Source records:
------

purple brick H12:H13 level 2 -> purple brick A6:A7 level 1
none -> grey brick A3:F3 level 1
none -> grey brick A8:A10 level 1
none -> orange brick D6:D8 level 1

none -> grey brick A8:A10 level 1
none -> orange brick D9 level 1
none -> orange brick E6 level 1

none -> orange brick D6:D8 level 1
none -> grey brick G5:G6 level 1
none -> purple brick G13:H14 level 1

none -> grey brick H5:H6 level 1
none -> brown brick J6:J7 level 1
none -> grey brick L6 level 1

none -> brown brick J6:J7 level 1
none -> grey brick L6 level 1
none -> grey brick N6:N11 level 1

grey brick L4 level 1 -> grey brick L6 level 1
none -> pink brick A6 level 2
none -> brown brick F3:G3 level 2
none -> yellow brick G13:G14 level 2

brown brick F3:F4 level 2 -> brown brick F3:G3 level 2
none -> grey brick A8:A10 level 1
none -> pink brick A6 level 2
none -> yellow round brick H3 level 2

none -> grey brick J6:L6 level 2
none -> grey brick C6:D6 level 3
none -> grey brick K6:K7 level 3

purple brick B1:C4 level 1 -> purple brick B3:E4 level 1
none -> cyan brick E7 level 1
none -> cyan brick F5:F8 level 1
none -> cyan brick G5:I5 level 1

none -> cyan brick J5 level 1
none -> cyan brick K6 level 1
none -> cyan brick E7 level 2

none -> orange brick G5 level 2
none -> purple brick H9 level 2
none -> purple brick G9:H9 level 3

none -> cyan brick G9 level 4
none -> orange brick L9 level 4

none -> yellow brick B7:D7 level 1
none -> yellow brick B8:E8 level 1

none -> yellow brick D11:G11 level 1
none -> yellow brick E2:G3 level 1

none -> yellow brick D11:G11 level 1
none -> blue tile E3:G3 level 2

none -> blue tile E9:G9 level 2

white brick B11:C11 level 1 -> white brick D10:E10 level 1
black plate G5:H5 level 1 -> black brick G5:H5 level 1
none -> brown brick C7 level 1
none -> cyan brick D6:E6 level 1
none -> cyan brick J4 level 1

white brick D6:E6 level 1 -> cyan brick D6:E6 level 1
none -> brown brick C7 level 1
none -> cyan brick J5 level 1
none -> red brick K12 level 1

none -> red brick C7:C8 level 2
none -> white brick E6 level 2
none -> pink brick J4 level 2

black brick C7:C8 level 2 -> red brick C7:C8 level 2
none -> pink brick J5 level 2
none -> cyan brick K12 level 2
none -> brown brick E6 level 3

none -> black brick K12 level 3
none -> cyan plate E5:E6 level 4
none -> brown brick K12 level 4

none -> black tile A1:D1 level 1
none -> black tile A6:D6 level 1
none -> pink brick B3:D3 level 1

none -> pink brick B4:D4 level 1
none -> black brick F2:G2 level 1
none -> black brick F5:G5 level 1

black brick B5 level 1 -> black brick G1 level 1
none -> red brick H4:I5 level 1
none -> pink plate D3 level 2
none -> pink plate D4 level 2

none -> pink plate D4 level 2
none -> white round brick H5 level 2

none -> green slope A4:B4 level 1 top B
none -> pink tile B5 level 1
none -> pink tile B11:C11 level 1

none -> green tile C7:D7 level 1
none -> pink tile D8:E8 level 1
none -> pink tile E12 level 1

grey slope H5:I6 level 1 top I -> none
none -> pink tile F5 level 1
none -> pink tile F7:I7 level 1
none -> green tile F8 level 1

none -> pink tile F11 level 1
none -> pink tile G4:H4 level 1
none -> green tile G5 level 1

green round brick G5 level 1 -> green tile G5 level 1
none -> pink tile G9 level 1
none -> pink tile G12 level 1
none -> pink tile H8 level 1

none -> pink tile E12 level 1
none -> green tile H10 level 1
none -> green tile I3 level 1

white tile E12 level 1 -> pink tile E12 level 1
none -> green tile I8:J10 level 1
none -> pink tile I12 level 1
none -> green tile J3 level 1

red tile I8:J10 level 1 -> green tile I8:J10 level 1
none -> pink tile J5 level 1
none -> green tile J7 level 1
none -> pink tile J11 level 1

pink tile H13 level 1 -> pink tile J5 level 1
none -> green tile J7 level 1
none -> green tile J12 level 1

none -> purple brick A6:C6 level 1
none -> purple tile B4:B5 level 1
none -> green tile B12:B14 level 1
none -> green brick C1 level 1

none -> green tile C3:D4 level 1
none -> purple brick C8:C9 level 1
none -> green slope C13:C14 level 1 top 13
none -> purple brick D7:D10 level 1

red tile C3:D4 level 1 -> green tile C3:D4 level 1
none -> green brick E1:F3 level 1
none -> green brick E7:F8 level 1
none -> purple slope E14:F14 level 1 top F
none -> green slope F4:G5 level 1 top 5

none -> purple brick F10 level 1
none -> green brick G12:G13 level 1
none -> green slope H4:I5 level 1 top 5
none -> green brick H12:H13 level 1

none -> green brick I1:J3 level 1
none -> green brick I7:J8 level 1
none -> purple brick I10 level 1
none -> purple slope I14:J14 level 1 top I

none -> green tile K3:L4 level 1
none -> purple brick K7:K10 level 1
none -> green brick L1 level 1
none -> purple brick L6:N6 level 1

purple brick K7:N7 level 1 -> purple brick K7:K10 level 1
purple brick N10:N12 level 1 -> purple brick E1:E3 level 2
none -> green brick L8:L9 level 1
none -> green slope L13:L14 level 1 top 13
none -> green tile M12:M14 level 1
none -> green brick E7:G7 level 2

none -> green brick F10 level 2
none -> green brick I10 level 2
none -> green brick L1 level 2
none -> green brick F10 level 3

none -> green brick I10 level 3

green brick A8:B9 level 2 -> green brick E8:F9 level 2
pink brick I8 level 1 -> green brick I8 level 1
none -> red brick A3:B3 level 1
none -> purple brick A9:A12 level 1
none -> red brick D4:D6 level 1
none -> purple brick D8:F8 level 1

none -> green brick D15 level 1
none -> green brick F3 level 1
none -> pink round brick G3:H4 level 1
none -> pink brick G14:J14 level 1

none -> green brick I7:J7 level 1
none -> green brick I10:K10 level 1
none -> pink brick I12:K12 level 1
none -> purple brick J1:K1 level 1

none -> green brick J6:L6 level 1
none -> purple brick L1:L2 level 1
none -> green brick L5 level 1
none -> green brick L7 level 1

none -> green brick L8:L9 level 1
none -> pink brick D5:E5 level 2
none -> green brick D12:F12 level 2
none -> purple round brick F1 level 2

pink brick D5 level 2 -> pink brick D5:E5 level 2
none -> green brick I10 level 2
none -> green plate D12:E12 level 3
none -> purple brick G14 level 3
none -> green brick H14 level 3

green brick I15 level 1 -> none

------

Task goal:
Beginning with the very first line of the records above, please retype each line through the one that has "none -> cyan brick K6 level 1", and add nothing.

Task answer:
purple brick H12:H13 level 2 -> purple brick A6:A7 level 1
none -> grey brick A3:F3 level 1
none -> grey brick A8:A10 level 1
none -> orange brick D6:D8 level 1

none -> grey brick A8:A10 level 1
none -> orange brick D9 level 1
none -> orange brick E6 level 1

none -> orange brick D6:D8 level 1
none -> grey brick G5:G6 level 1
none -> purple brick G13:H14 level 1

none -> grey brick H5:H6 level 1
none -> brown brick J6:J7 level 1
none -> grey brick L6 level 1

none -> brown brick J6:J7 level 1
none -> grey brick L6 level 1
none -> grey brick N6:N11 level 1

grey brick L4 level 1 -> grey brick L6 level 1
none -> pink brick A6 level 2
none -> brown brick F3:G3 level 2
none -> yellow brick G13:G14 level 2

brown brick F3:F4 level 2 -> brown brick F3:G3 level 2
none -> grey brick A8:A10 level 1
none -> pink brick A6 level 2
none -> yellow round brick H3 level 2

none -> grey brick J6:L6 level 2
none -> grey brick C6:D6 level 3
none -> grey brick K6:K7 level 3

purple brick B1:C4 level 1 -> purple brick B3:E4 level 1
none -> cyan brick E7 level 1
none -> cyan brick F5:F8 level 1
none -> cyan brick G5:I5 level 1

none -> cyan brick J5 level 1
none -> cyan brick K6 level 1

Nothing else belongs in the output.